═════ Source data ═════

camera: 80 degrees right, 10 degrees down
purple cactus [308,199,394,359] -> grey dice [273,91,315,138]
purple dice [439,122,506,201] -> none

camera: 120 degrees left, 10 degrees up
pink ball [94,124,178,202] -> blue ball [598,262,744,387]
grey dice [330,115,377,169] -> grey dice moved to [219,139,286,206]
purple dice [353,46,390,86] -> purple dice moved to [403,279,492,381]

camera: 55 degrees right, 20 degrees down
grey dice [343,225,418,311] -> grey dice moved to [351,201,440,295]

═════
═════ Source data ═════

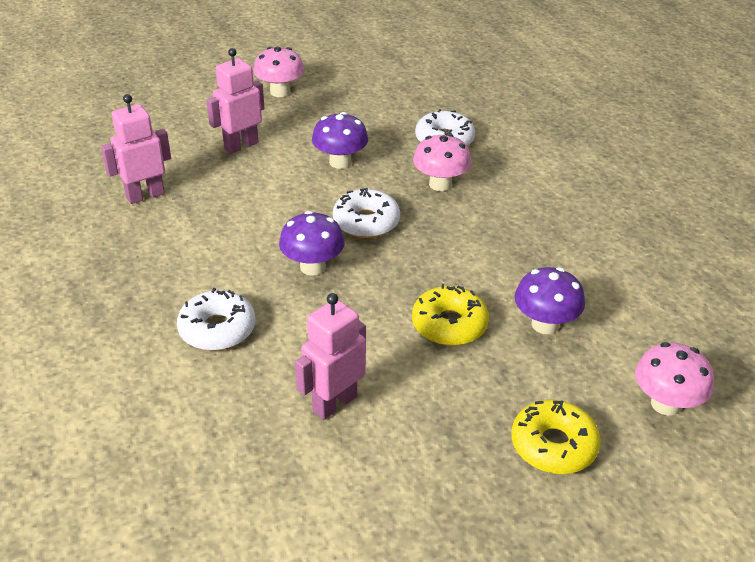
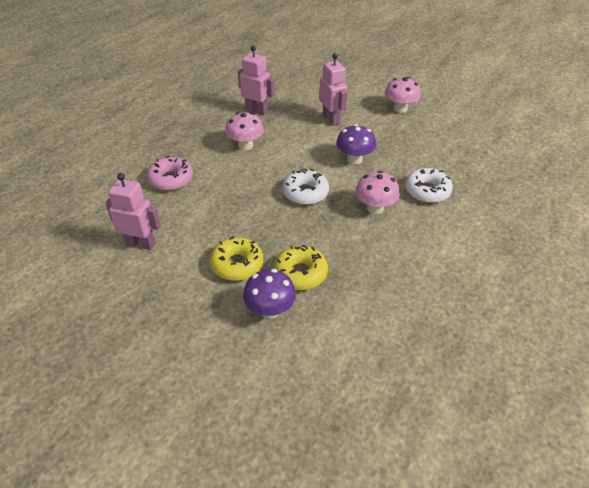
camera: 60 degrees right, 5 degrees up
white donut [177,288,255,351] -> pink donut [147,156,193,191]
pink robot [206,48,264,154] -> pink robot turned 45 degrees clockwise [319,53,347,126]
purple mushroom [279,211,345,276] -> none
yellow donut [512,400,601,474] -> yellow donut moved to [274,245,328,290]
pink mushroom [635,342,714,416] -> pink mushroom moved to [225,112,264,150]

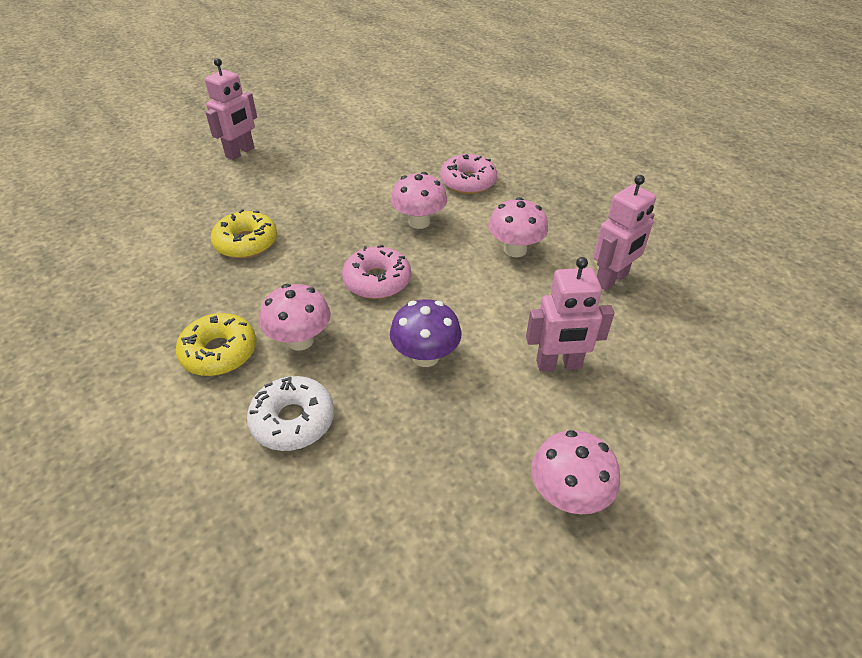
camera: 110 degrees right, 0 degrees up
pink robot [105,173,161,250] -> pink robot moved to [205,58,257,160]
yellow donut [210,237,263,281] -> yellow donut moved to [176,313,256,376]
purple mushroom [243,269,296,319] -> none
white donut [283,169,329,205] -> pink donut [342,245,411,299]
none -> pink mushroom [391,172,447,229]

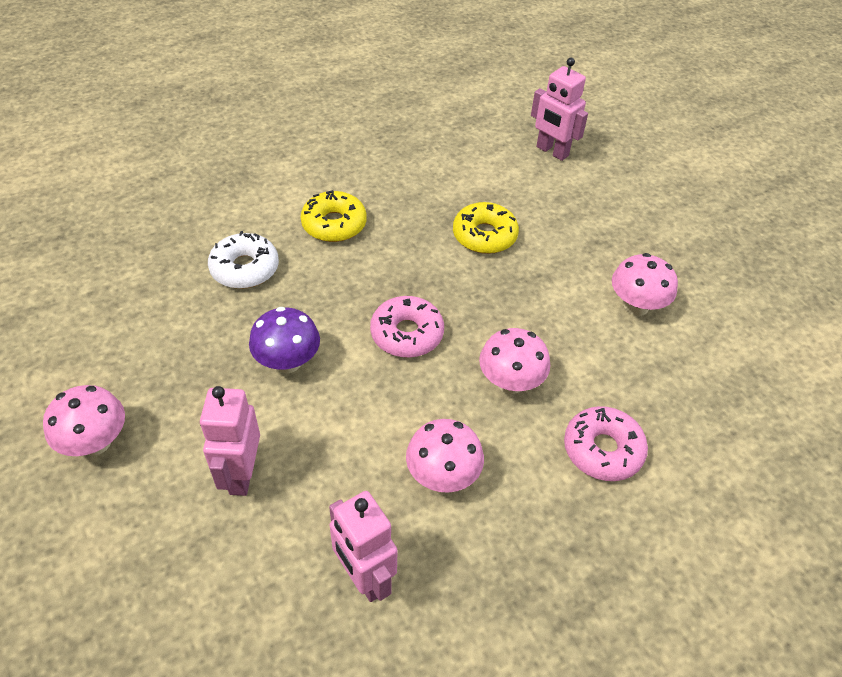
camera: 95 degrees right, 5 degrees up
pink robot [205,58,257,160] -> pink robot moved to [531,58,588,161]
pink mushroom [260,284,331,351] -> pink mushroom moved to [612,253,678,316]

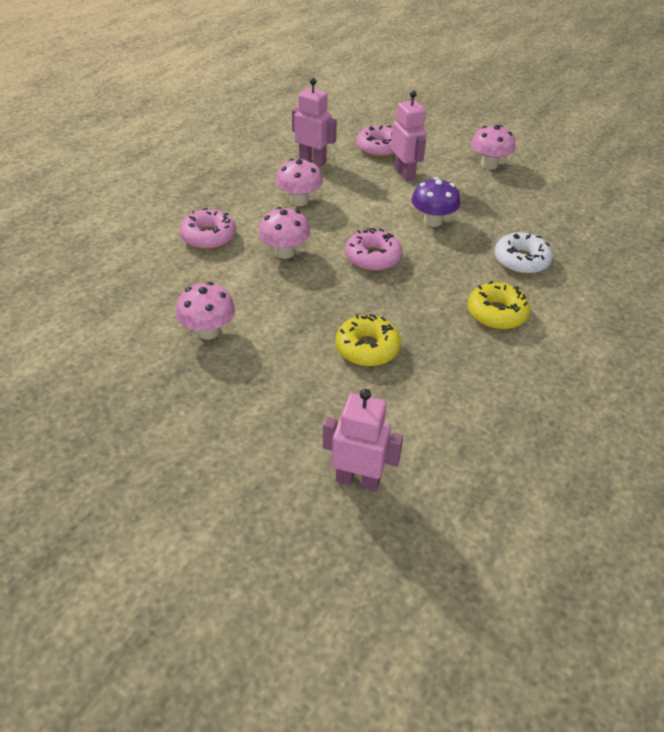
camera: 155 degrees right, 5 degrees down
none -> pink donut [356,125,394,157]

═════
═════ Source data ═════

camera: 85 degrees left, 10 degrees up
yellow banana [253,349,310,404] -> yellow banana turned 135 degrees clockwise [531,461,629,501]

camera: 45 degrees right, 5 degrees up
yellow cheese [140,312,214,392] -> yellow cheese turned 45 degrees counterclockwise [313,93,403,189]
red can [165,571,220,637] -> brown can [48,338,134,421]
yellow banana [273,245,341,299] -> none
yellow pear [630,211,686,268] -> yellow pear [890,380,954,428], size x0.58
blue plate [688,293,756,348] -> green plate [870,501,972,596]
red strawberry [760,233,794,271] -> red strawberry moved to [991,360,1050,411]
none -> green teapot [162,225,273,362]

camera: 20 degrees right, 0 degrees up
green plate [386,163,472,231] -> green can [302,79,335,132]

═════

• _Task to carry out_:
Whenever the string "green" turns up in a line of the data, copy that line.

• _Task response_:
blue plate [688,293,756,348] -> green plate [870,501,972,596]
none -> green teapot [162,225,273,362]
green plate [386,163,472,231] -> green can [302,79,335,132]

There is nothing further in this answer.